▶ _How to complete this task_
The response should be an exact copy of the records, with the pictures removed.

Revision tracking records
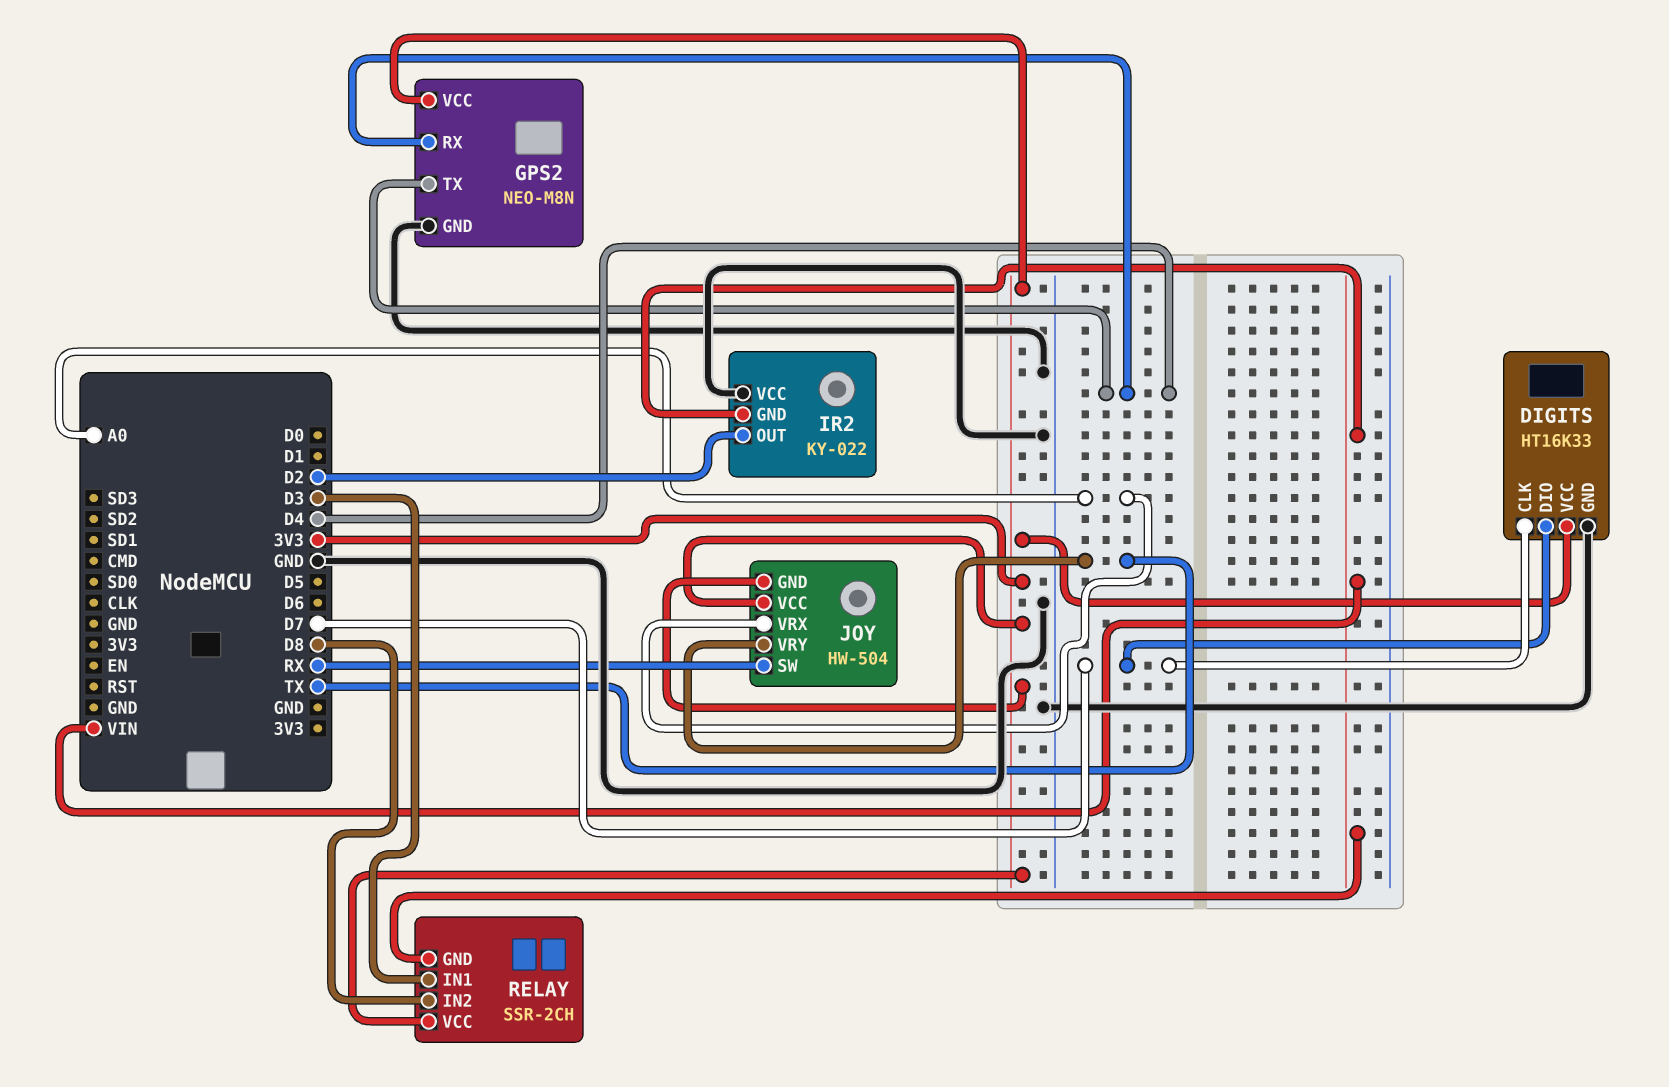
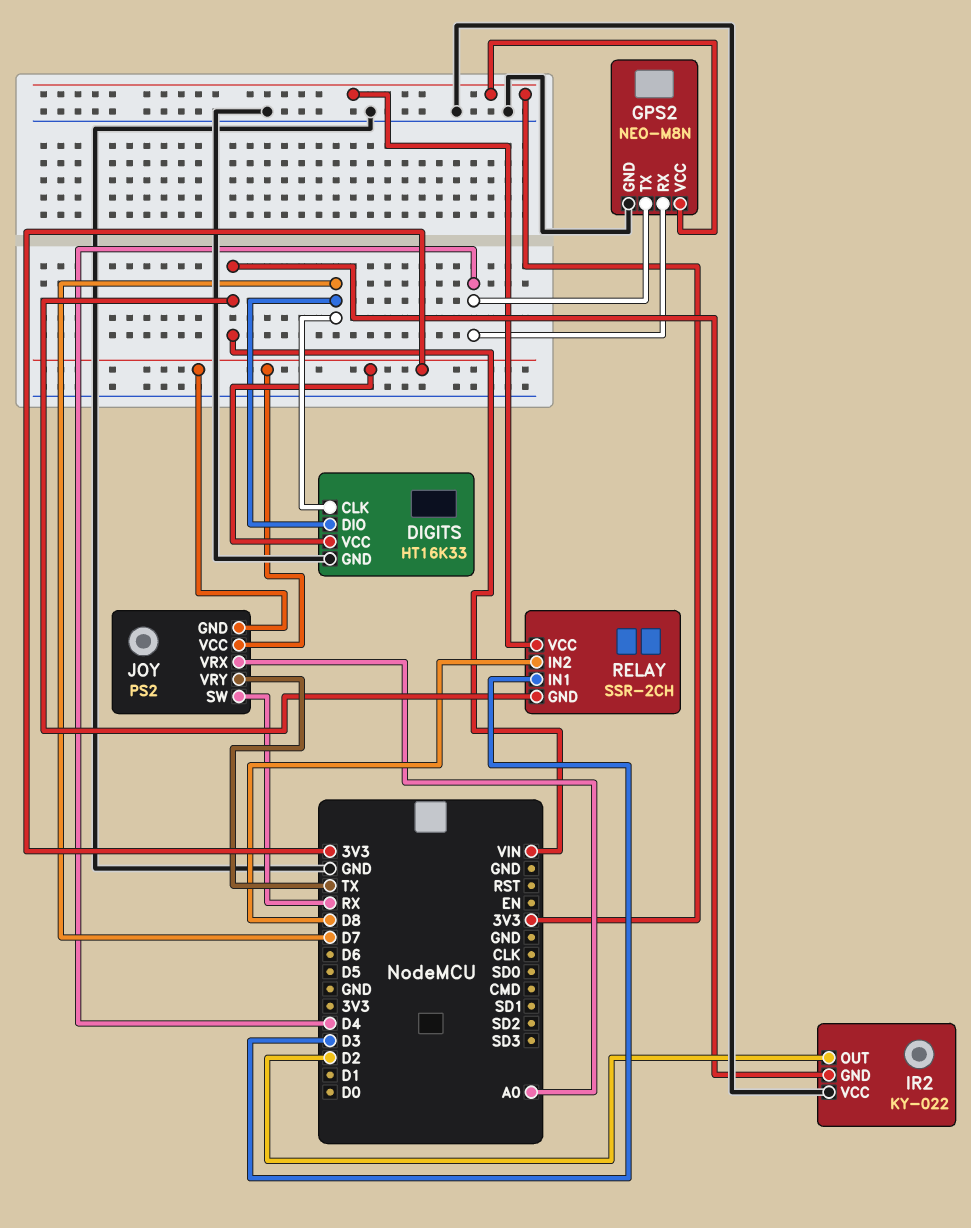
JOY: HW-504 -> PS2

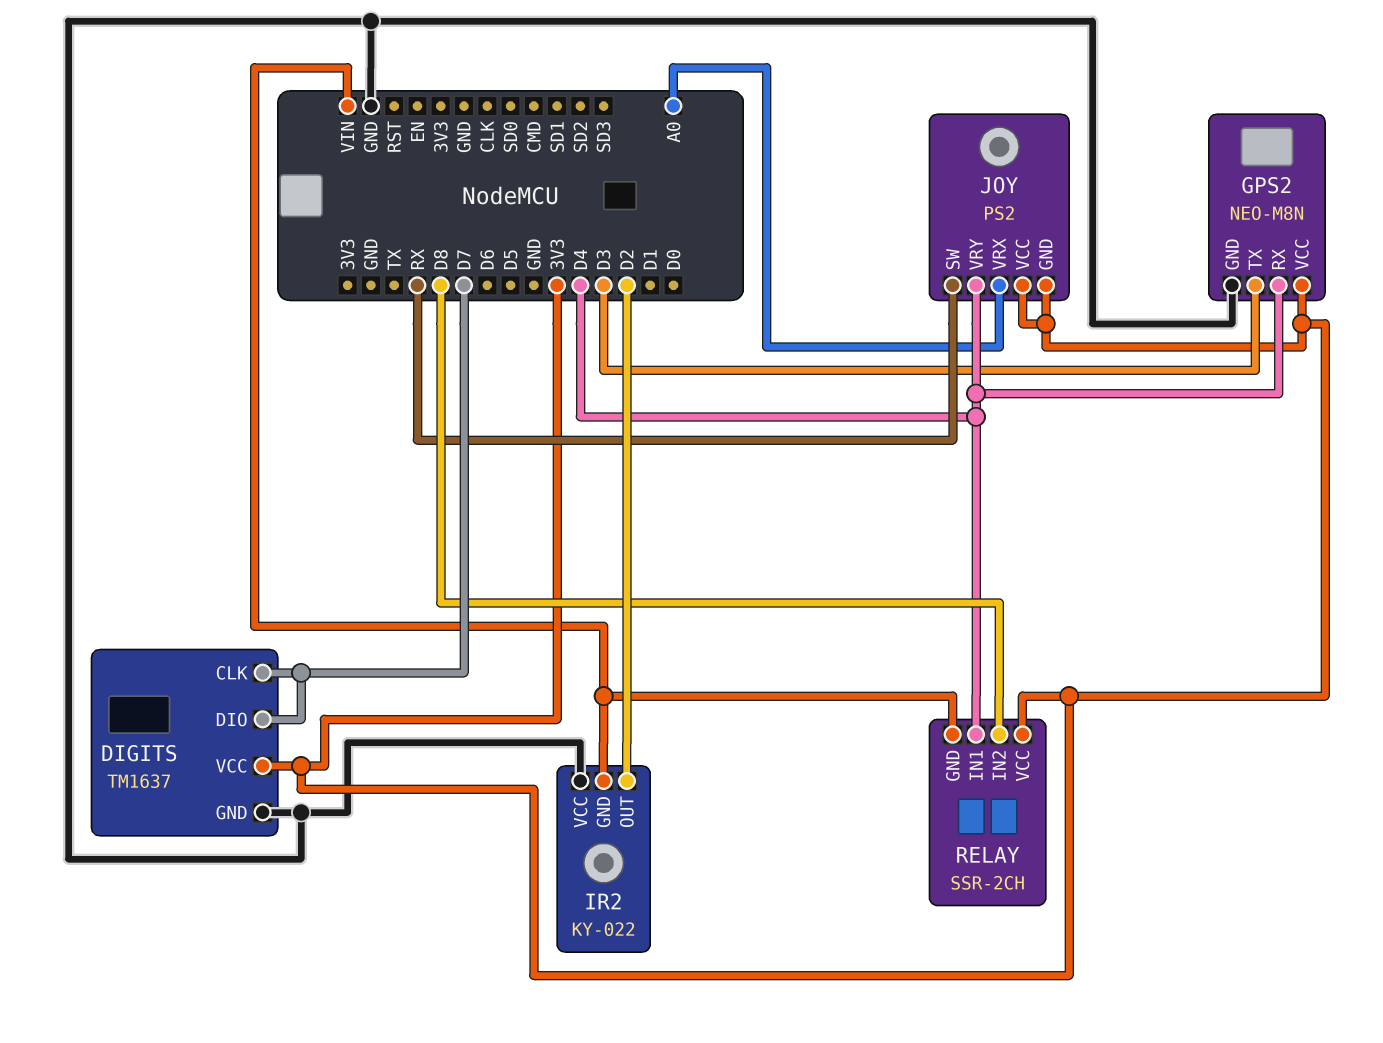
DIGITS: HT16K33 -> TM1637
GPS2 pin TX: D4 -> D3
JOY pin VRY: TX -> D4
RELAY pin IN1: D3 -> D4

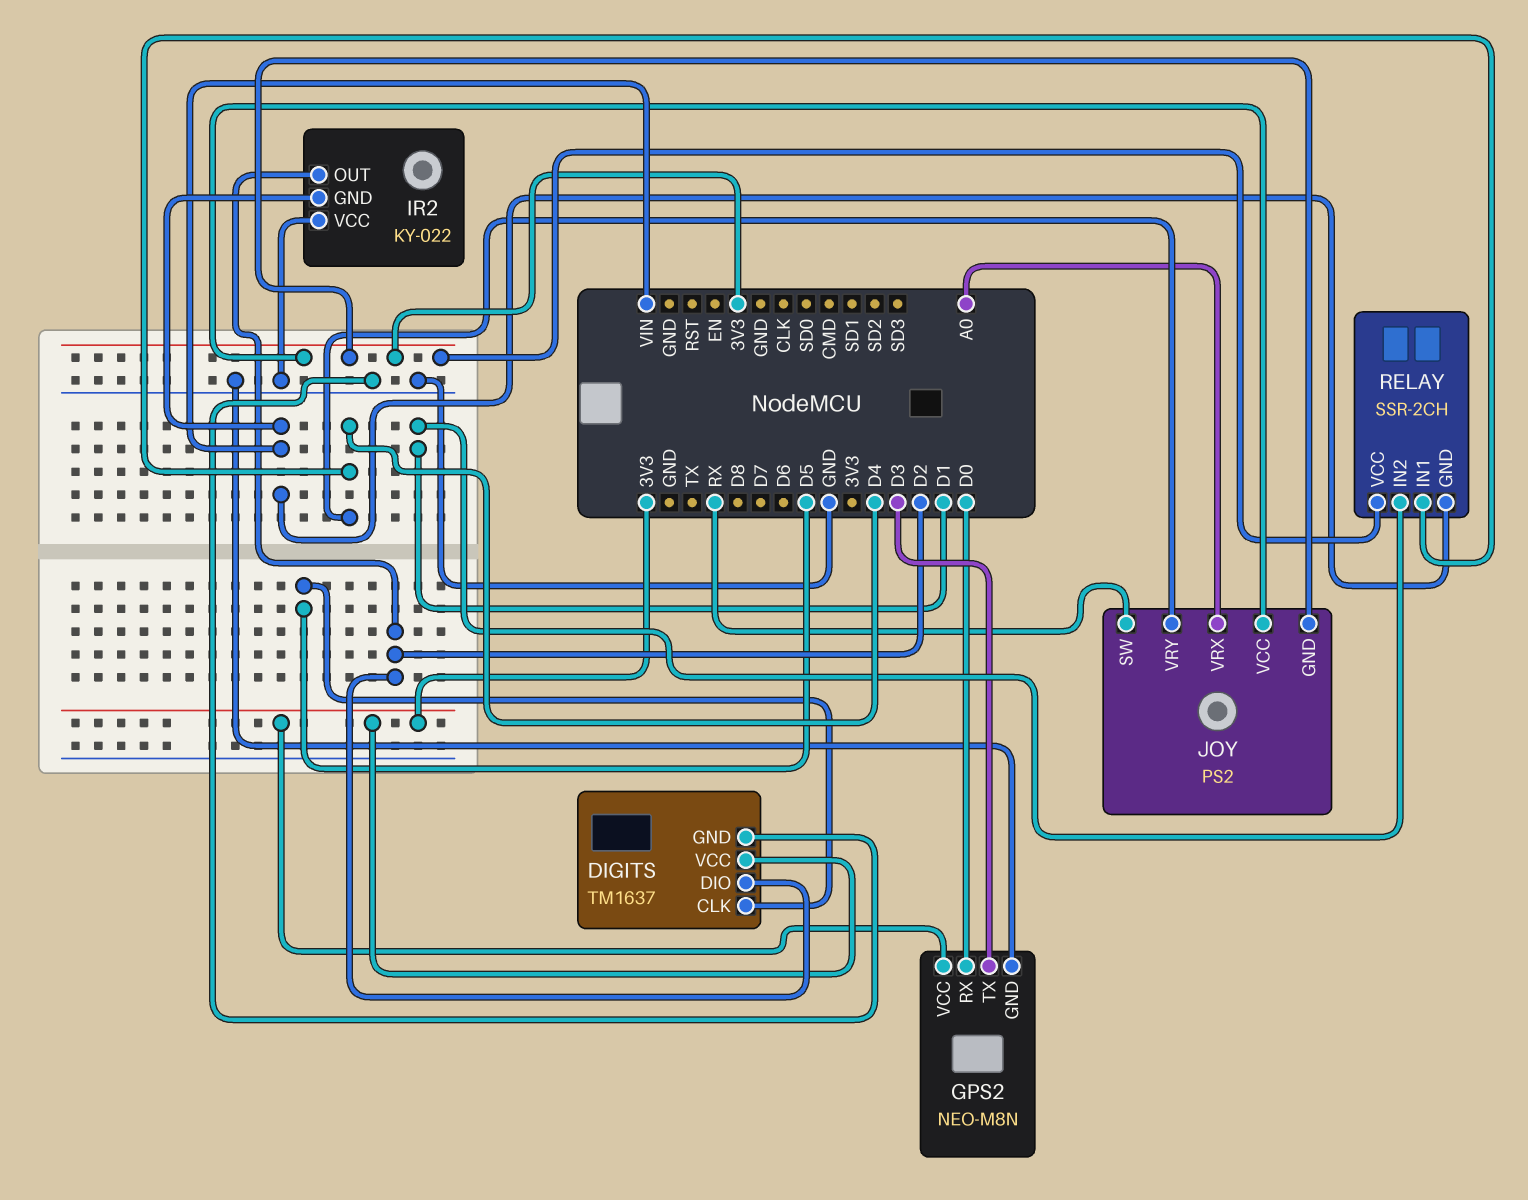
DIGITS pin CLK: D7 -> D5
DIGITS pin DIO: D7 -> D2
GPS2 pin RX: D4 -> D0
RELAY pin IN2: D8 -> D1

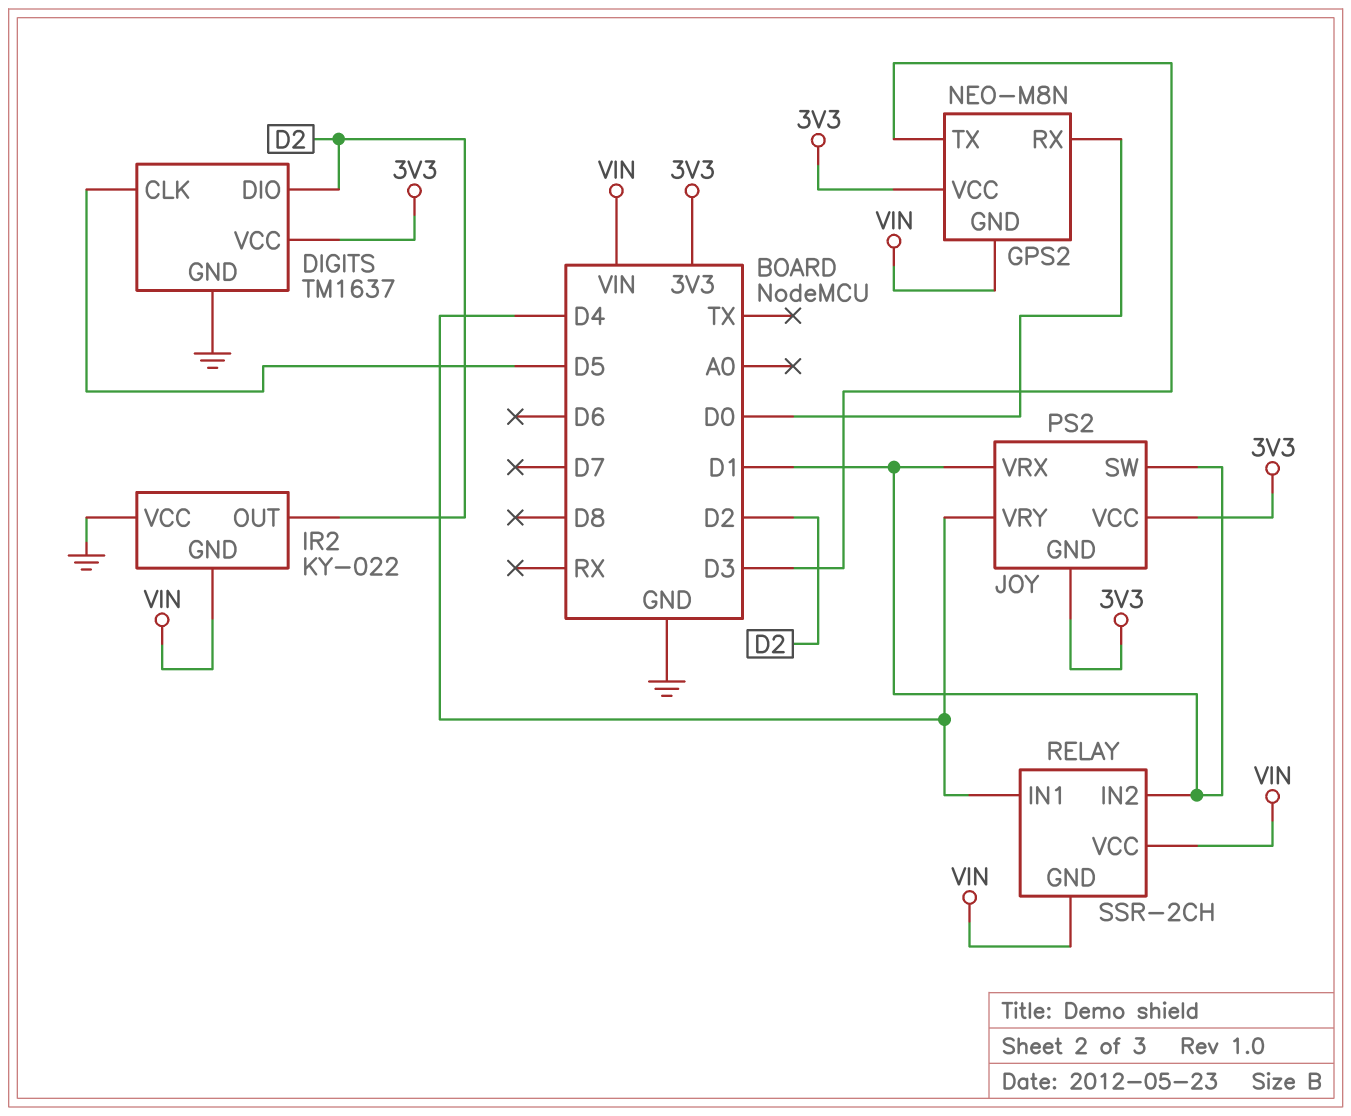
GPS2 pin GND: GND -> VIN
JOY pin SW: RX -> D1
JOY pin VRX: A0 -> D1
RELAY pin VCC: 3V3 -> VIN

▶ _Answer to the exercise_
JOY: HW-504 -> PS2

DIGITS: HT16K33 -> TM1637
GPS2 pin TX: D4 -> D3
JOY pin VRY: TX -> D4
RELAY pin IN1: D3 -> D4

DIGITS pin CLK: D7 -> D5
DIGITS pin DIO: D7 -> D2
GPS2 pin RX: D4 -> D0
RELAY pin IN2: D8 -> D1

GPS2 pin GND: GND -> VIN
JOY pin SW: RX -> D1
JOY pin VRX: A0 -> D1
RELAY pin VCC: 3V3 -> VIN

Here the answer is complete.